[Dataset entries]
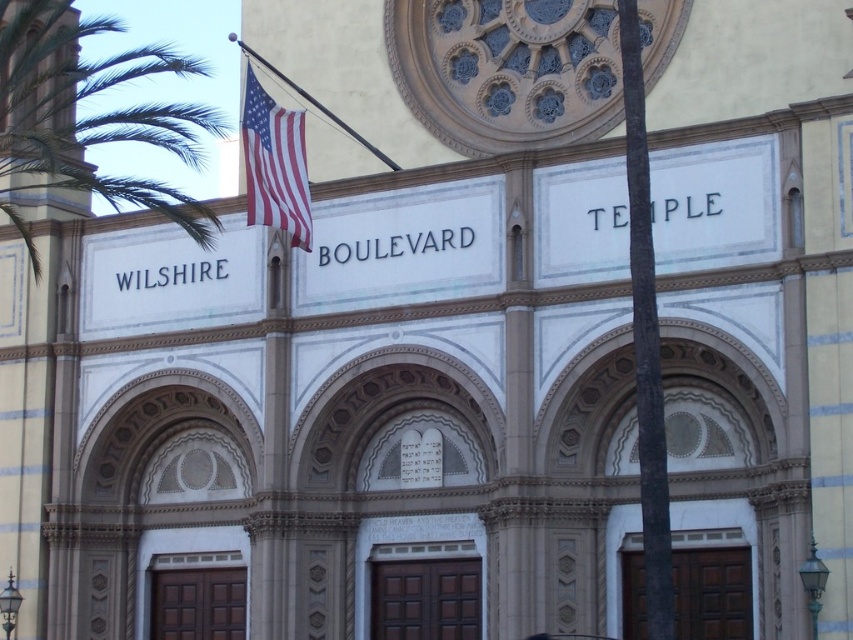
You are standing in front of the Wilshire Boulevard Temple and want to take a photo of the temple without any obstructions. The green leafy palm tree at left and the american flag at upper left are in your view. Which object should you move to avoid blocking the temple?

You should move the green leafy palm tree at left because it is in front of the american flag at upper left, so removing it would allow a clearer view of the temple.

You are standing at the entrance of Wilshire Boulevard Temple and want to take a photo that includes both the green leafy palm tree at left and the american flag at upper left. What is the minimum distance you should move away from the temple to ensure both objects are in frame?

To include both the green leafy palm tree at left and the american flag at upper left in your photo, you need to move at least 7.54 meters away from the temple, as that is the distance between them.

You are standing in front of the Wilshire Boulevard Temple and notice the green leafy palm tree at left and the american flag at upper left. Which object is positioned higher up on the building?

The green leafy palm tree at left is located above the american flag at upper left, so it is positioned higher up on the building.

* * *

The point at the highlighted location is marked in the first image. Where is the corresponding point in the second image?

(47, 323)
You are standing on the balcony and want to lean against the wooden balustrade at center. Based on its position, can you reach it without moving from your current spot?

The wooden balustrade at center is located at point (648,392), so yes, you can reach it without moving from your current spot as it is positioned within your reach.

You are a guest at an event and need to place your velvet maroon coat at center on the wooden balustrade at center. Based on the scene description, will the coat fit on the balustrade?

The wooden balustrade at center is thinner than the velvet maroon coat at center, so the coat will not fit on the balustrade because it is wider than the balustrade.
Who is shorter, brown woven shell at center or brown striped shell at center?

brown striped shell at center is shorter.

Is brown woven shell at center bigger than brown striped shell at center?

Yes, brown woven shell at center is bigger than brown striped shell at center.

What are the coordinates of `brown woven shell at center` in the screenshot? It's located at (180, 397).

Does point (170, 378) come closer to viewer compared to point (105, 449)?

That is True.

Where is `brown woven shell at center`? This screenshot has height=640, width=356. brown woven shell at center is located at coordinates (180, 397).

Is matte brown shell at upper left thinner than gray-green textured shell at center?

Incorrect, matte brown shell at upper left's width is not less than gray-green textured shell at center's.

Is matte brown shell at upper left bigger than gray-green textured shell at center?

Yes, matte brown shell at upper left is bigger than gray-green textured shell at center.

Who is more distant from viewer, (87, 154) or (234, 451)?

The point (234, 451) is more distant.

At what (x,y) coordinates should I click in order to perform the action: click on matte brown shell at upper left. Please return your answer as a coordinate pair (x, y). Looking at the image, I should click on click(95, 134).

→ **About this exercise**
Can you render the records from the line with "What are the" through the line with "coordinates (180, 397)." as a numbered list, including both of those lines and leaving out the blank lines?

→ **Task output**
1. What are the coordinates of `brown woven shell at center` in the screenshot? It's located at (180, 397).
2. Does point (170, 378) come closer to viewer compared to point (105, 449)?
3. That is True.
4. Where is `brown woven shell at center`? This screenshot has height=640, width=356. brown woven shell at center is located at coordinates (180, 397).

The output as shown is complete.